[Extracted data entries]
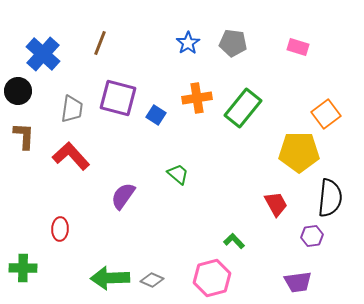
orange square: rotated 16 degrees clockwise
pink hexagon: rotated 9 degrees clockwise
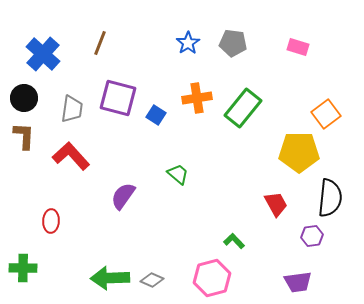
black circle: moved 6 px right, 7 px down
red ellipse: moved 9 px left, 8 px up
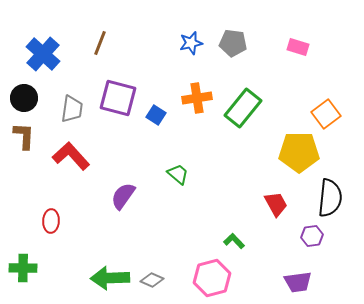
blue star: moved 3 px right; rotated 20 degrees clockwise
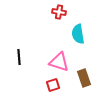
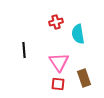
red cross: moved 3 px left, 10 px down; rotated 24 degrees counterclockwise
black line: moved 5 px right, 7 px up
pink triangle: rotated 40 degrees clockwise
red square: moved 5 px right, 1 px up; rotated 24 degrees clockwise
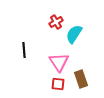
red cross: rotated 16 degrees counterclockwise
cyan semicircle: moved 4 px left; rotated 42 degrees clockwise
brown rectangle: moved 3 px left, 1 px down
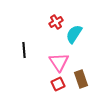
red square: rotated 32 degrees counterclockwise
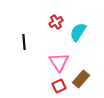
cyan semicircle: moved 4 px right, 2 px up
black line: moved 8 px up
brown rectangle: rotated 60 degrees clockwise
red square: moved 1 px right, 2 px down
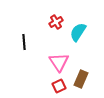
brown rectangle: rotated 18 degrees counterclockwise
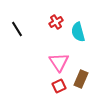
cyan semicircle: rotated 48 degrees counterclockwise
black line: moved 7 px left, 13 px up; rotated 28 degrees counterclockwise
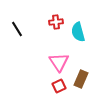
red cross: rotated 24 degrees clockwise
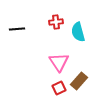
black line: rotated 63 degrees counterclockwise
brown rectangle: moved 2 px left, 2 px down; rotated 18 degrees clockwise
red square: moved 2 px down
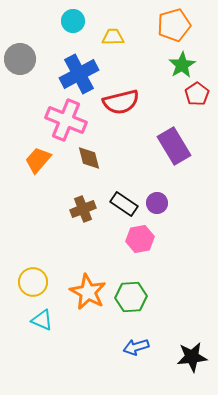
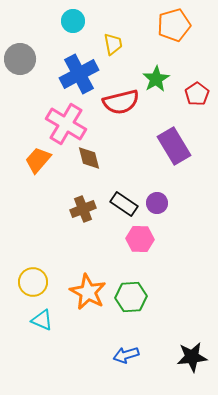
yellow trapezoid: moved 7 px down; rotated 80 degrees clockwise
green star: moved 26 px left, 14 px down
pink cross: moved 4 px down; rotated 9 degrees clockwise
pink hexagon: rotated 12 degrees clockwise
blue arrow: moved 10 px left, 8 px down
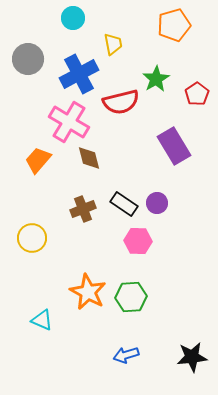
cyan circle: moved 3 px up
gray circle: moved 8 px right
pink cross: moved 3 px right, 2 px up
pink hexagon: moved 2 px left, 2 px down
yellow circle: moved 1 px left, 44 px up
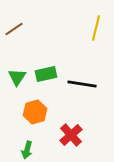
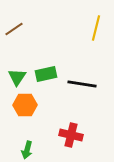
orange hexagon: moved 10 px left, 7 px up; rotated 15 degrees clockwise
red cross: rotated 35 degrees counterclockwise
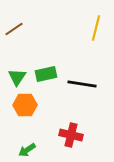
green arrow: rotated 42 degrees clockwise
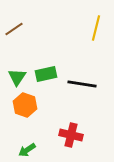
orange hexagon: rotated 20 degrees clockwise
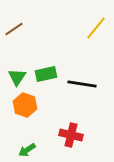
yellow line: rotated 25 degrees clockwise
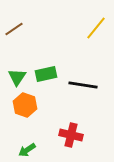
black line: moved 1 px right, 1 px down
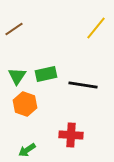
green triangle: moved 1 px up
orange hexagon: moved 1 px up
red cross: rotated 10 degrees counterclockwise
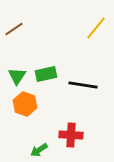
green arrow: moved 12 px right
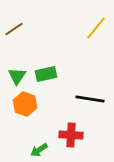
black line: moved 7 px right, 14 px down
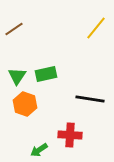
red cross: moved 1 px left
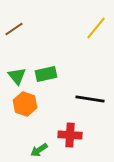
green triangle: rotated 12 degrees counterclockwise
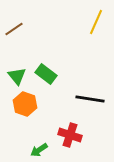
yellow line: moved 6 px up; rotated 15 degrees counterclockwise
green rectangle: rotated 50 degrees clockwise
red cross: rotated 15 degrees clockwise
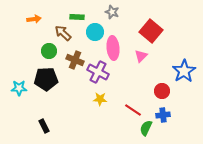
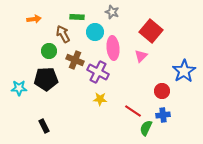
brown arrow: moved 1 px down; rotated 18 degrees clockwise
red line: moved 1 px down
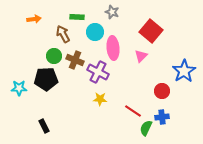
green circle: moved 5 px right, 5 px down
blue cross: moved 1 px left, 2 px down
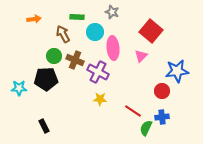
blue star: moved 7 px left; rotated 25 degrees clockwise
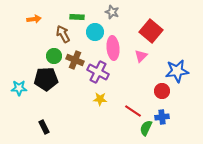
black rectangle: moved 1 px down
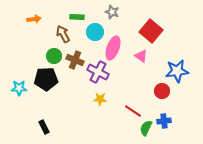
pink ellipse: rotated 25 degrees clockwise
pink triangle: rotated 40 degrees counterclockwise
blue cross: moved 2 px right, 4 px down
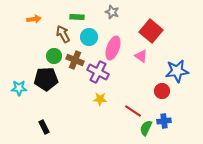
cyan circle: moved 6 px left, 5 px down
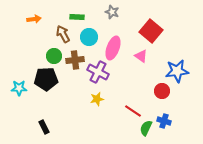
brown cross: rotated 30 degrees counterclockwise
yellow star: moved 3 px left; rotated 16 degrees counterclockwise
blue cross: rotated 24 degrees clockwise
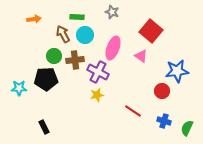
cyan circle: moved 4 px left, 2 px up
yellow star: moved 4 px up
green semicircle: moved 41 px right
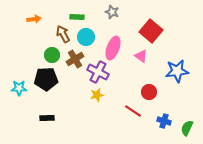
cyan circle: moved 1 px right, 2 px down
green circle: moved 2 px left, 1 px up
brown cross: moved 1 px up; rotated 24 degrees counterclockwise
red circle: moved 13 px left, 1 px down
black rectangle: moved 3 px right, 9 px up; rotated 64 degrees counterclockwise
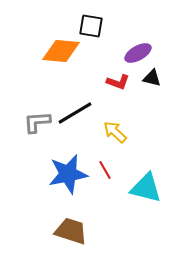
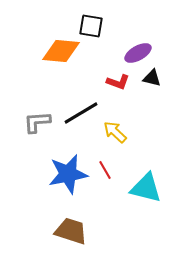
black line: moved 6 px right
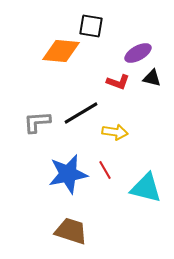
yellow arrow: rotated 145 degrees clockwise
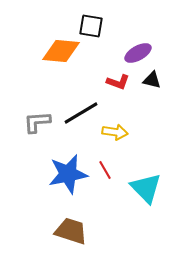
black triangle: moved 2 px down
cyan triangle: rotated 32 degrees clockwise
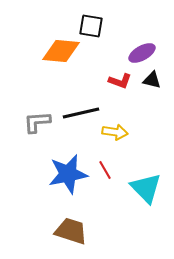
purple ellipse: moved 4 px right
red L-shape: moved 2 px right, 1 px up
black line: rotated 18 degrees clockwise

§ **What to do**: Retype every line of the material above word for word, omitting the pictures.

§ **Task output**:
orange square: rotated 16 degrees clockwise
pink hexagon: rotated 9 degrees clockwise
black circle: moved 6 px right, 7 px down
red ellipse: moved 9 px left, 8 px up
blue star: moved 3 px right; rotated 20 degrees clockwise
red cross: moved 3 px left, 10 px down; rotated 24 degrees counterclockwise
black line: moved 5 px right, 7 px up
pink triangle: rotated 40 degrees clockwise
red square: moved 5 px right, 1 px up; rotated 24 degrees clockwise
red cross: rotated 16 degrees counterclockwise
cyan semicircle: moved 4 px left; rotated 42 degrees clockwise
brown rectangle: moved 3 px left, 1 px down
red square: rotated 32 degrees counterclockwise
cyan semicircle: moved 4 px right, 2 px up
black line: moved 8 px up
brown rectangle: rotated 60 degrees clockwise
red square: moved 1 px right, 2 px down
brown rectangle: rotated 18 degrees counterclockwise
cyan semicircle: rotated 48 degrees counterclockwise
black line: moved 7 px left, 13 px up; rotated 28 degrees counterclockwise
red cross: rotated 24 degrees clockwise
black line: rotated 63 degrees counterclockwise
brown rectangle: moved 2 px left, 2 px down; rotated 18 degrees clockwise
red square: moved 2 px down
yellow trapezoid: moved 7 px down; rotated 80 degrees clockwise
green star: moved 26 px left, 14 px down
pink cross: moved 4 px down; rotated 9 degrees clockwise
pink hexagon: rotated 12 degrees clockwise
blue arrow: moved 10 px left, 8 px down
cyan circle: moved 3 px up
gray circle: moved 8 px right
pink cross: moved 3 px right, 2 px up
pink hexagon: moved 2 px left, 2 px down
yellow circle: moved 1 px left, 44 px up
orange hexagon: moved 10 px left, 7 px up; rotated 15 degrees clockwise
red cross: rotated 35 degrees counterclockwise
green arrow: rotated 42 degrees clockwise
orange hexagon: rotated 20 degrees clockwise
yellow line: rotated 25 degrees clockwise
black line: moved 1 px right, 1 px down
green triangle: moved 1 px up
orange hexagon: moved 1 px up
red cross: rotated 10 degrees counterclockwise
green arrow: moved 12 px right
black line: moved 7 px right, 14 px down
red cross: moved 1 px left
green triangle: rotated 12 degrees counterclockwise
yellow line: moved 6 px up; rotated 15 degrees counterclockwise
green rectangle: rotated 50 degrees clockwise
red cross: rotated 15 degrees clockwise
brown arrow: moved 1 px down; rotated 18 degrees clockwise
red line: moved 1 px down
green circle: moved 5 px right, 5 px down
blue cross: moved 1 px left, 2 px down
blue star: moved 7 px left; rotated 25 degrees clockwise
black rectangle: moved 1 px down
pink ellipse: rotated 25 degrees clockwise
pink triangle: rotated 40 degrees counterclockwise
blue cross: moved 2 px right, 4 px down
cyan circle: moved 6 px left, 5 px down
brown cross: rotated 30 degrees counterclockwise
yellow star: moved 3 px left; rotated 16 degrees counterclockwise
blue cross: rotated 24 degrees clockwise
cyan circle: moved 4 px left, 2 px up
yellow star: moved 4 px up
green semicircle: moved 41 px right
cyan circle: moved 1 px right, 2 px down
green circle: moved 2 px left, 1 px up
brown cross: moved 1 px up; rotated 24 degrees counterclockwise
red circle: moved 13 px left, 1 px down
black rectangle: moved 3 px right, 9 px up; rotated 64 degrees counterclockwise
black line: moved 6 px right
yellow arrow: rotated 145 degrees clockwise
black triangle: moved 2 px down
cyan triangle: rotated 32 degrees clockwise
purple ellipse: moved 4 px right
red L-shape: moved 2 px right, 1 px up
black line: rotated 18 degrees clockwise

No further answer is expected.